- Provided information -
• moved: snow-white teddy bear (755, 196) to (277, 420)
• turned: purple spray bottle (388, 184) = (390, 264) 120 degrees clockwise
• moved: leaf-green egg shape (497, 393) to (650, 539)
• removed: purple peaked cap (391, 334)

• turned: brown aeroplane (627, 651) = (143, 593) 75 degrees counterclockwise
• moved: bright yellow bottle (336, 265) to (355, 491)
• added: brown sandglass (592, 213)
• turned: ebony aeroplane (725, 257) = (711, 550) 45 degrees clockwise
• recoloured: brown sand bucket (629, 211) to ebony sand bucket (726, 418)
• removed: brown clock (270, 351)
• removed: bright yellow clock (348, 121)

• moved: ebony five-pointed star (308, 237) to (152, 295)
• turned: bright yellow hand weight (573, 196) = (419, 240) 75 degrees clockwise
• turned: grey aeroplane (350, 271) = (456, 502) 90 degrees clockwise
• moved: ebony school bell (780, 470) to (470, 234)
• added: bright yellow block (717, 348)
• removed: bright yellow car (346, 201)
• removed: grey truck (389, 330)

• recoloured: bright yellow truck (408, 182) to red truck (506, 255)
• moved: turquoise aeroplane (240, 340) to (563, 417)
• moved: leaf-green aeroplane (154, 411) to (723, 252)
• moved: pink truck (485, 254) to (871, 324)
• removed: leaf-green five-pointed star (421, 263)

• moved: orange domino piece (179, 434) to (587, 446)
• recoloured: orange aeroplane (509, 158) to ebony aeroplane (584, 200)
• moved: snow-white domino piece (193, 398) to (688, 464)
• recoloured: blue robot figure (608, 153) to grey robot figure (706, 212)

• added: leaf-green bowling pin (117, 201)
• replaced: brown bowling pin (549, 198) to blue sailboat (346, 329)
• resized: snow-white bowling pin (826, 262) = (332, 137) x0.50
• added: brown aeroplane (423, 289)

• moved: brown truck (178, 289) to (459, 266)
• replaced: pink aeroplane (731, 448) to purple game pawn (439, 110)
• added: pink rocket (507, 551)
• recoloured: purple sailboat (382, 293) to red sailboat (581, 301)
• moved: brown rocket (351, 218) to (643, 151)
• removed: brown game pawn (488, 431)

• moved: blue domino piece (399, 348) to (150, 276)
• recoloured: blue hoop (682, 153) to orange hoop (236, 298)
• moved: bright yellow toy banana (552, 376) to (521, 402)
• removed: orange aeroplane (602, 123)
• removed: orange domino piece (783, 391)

- Problem details -
Transcribe every entry in the listing, word for word.

- Exercise output -
• moved: snow-white teddy bear (755, 196) to (277, 420)
• turned: purple spray bottle (388, 184) = (390, 264) 120 degrees clockwise
• moved: leaf-green egg shape (497, 393) to (650, 539)
• removed: purple peaked cap (391, 334)

• turned: brown aeroplane (627, 651) = (143, 593) 75 degrees counterclockwise
• moved: bright yellow bottle (336, 265) to (355, 491)
• added: brown sandglass (592, 213)
• turned: ebony aeroplane (725, 257) = (711, 550) 45 degrees clockwise
• recoloured: brown sand bucket (629, 211) to ebony sand bucket (726, 418)
• removed: brown clock (270, 351)
• removed: bright yellow clock (348, 121)

• moved: ebony five-pointed star (308, 237) to (152, 295)
• turned: bright yellow hand weight (573, 196) = (419, 240) 75 degrees clockwise
• turned: grey aeroplane (350, 271) = (456, 502) 90 degrees clockwise
• moved: ebony school bell (780, 470) to (470, 234)
• added: bright yellow block (717, 348)
• removed: bright yellow car (346, 201)
• removed: grey truck (389, 330)

• recoloured: bright yellow truck (408, 182) to red truck (506, 255)
• moved: turquoise aeroplane (240, 340) to (563, 417)
• moved: leaf-green aeroplane (154, 411) to (723, 252)
• moved: pink truck (485, 254) to (871, 324)
• removed: leaf-green five-pointed star (421, 263)

• moved: orange domino piece (179, 434) to (587, 446)
• recoloured: orange aeroplane (509, 158) to ebony aeroplane (584, 200)
• moved: snow-white domino piece (193, 398) to (688, 464)
• recoloured: blue robot figure (608, 153) to grey robot figure (706, 212)

• added: leaf-green bowling pin (117, 201)
• replaced: brown bowling pin (549, 198) to blue sailboat (346, 329)
• resized: snow-white bowling pin (826, 262) = (332, 137) x0.50
• added: brown aeroplane (423, 289)

• moved: brown truck (178, 289) to (459, 266)
• replaced: pink aeroplane (731, 448) to purple game pawn (439, 110)
• added: pink rocket (507, 551)
• recoloured: purple sailboat (382, 293) to red sailboat (581, 301)
• moved: brown rocket (351, 218) to (643, 151)
• removed: brown game pawn (488, 431)

• moved: blue domino piece (399, 348) to (150, 276)
• recoloured: blue hoop (682, 153) to orange hoop (236, 298)
• moved: bright yellow toy banana (552, 376) to (521, 402)
• removed: orange aeroplane (602, 123)
• removed: orange domino piece (783, 391)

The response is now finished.